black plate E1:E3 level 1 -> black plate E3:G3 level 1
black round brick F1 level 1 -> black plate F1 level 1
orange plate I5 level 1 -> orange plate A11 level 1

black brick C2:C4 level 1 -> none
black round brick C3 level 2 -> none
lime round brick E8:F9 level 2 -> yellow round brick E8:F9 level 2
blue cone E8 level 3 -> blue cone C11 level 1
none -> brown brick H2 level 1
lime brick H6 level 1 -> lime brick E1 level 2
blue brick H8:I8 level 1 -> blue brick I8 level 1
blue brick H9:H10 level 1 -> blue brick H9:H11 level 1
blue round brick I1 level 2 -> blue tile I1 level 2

# # # # #

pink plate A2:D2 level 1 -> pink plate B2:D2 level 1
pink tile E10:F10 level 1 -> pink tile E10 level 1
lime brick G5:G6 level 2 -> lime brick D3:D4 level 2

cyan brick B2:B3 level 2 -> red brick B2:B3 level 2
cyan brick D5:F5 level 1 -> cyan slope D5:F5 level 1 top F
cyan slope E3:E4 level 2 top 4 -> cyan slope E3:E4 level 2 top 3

# # # # #

### [Exercise details]
What is needed is a verbatim copy of every line in the records above from the one containing "cyan brick D5:F5" down to the one containing "cyan slope E3:E4 level 2 top 4", both included, and nothing more.

### [Written response]
cyan brick D5:F5 level 1 -> cyan slope D5:F5 level 1 top F
cyan slope E3:E4 level 2 top 4 -> cyan slope E3:E4 level 2 top 3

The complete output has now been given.